EXERCISE PROMPT
Exclude the pictures, then restate every entry below exactly.

Object matching data
##########

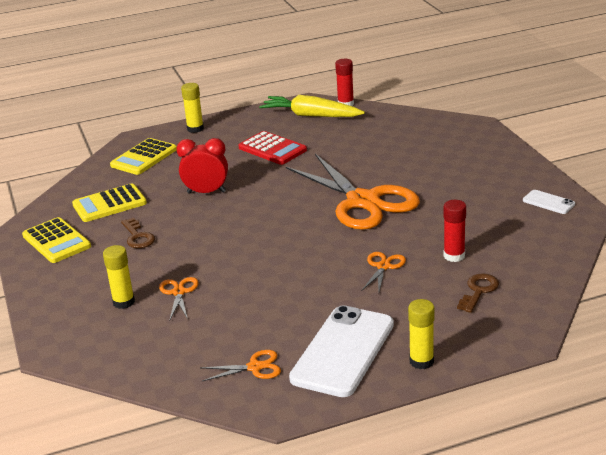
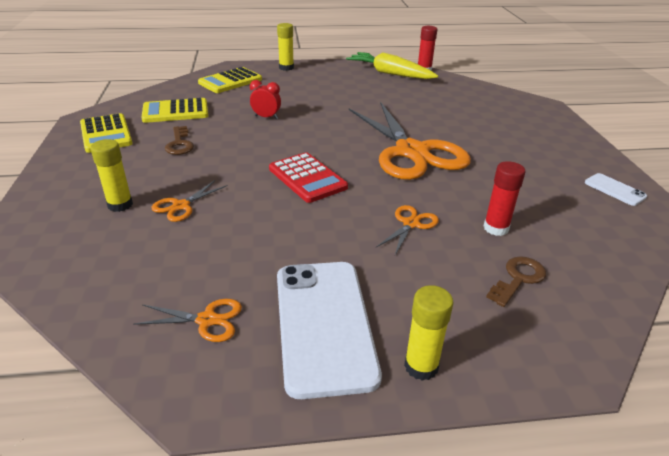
camera: 10 degrees right, 5 degrees up
(179, 292) = (181, 206): orange scissors -> orange scissors turned 150 degrees counterclockwise
(206, 192) = (266, 117): red clock -> red clock, size x0.65
(272, 149) = (344, 93): red calculator -> red calculator (307, 178)
(343, 351) = (324, 324): white phone -> white phone turned 45 degrees counterclockwise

##########

ANSWER SPACE
camera: 10 degrees right, 5 degrees up
(179, 292) = (181, 206): orange scissors -> orange scissors turned 150 degrees counterclockwise
(206, 192) = (266, 117): red clock -> red clock, size x0.65
(272, 149) = (344, 93): red calculator -> red calculator (307, 178)
(343, 351) = (324, 324): white phone -> white phone turned 45 degrees counterclockwise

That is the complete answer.